Content starts

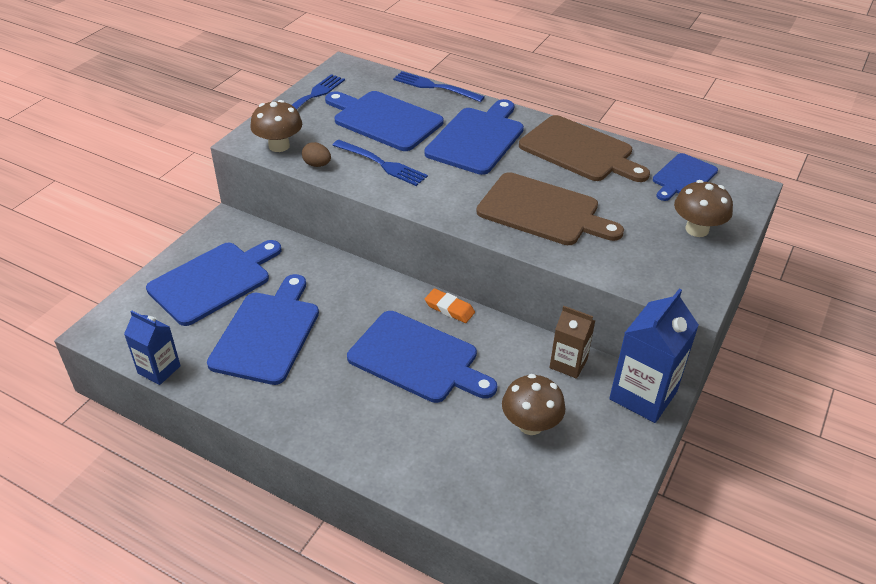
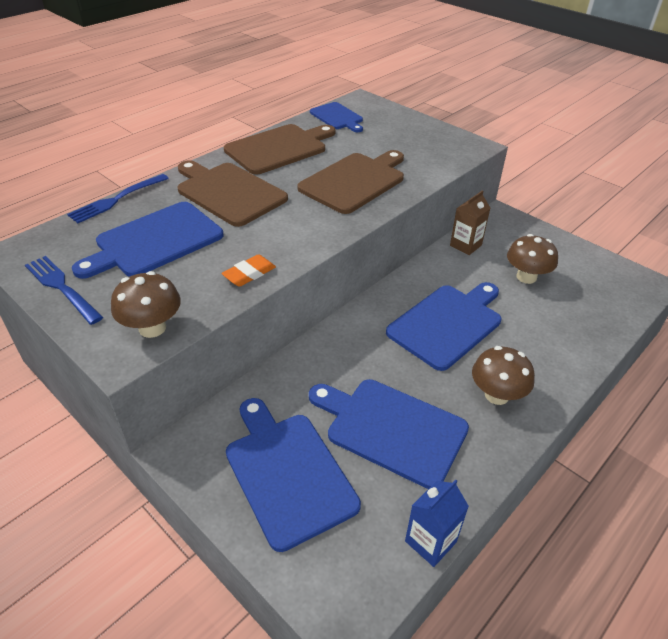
camera: 75 degrees left, 0 degrees up
brown egg [302,142,331,167] -> none
blue fork [333,140,428,186] -> none
blue cutting board [424,99,524,175] -> brown cutting board [178,160,288,227]
orange eraser [425,288,475,323] -> orange eraser moved to [221,254,276,287]
blue carton [609,289,699,423] -> none
brown mushroom [674,180,733,237] -> brown mushroom moved to [472,346,535,405]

Content ends

● How to complete this task: The answer is the line with "blue fork [333,140,428,186] -> none" plus every line after it to the last line of the entries above, copied exactly and with no other lines.

● Task result:
blue fork [333,140,428,186] -> none
blue cutting board [424,99,524,175] -> brown cutting board [178,160,288,227]
orange eraser [425,288,475,323] -> orange eraser moved to [221,254,276,287]
blue carton [609,289,699,423] -> none
brown mushroom [674,180,733,237] -> brown mushroom moved to [472,346,535,405]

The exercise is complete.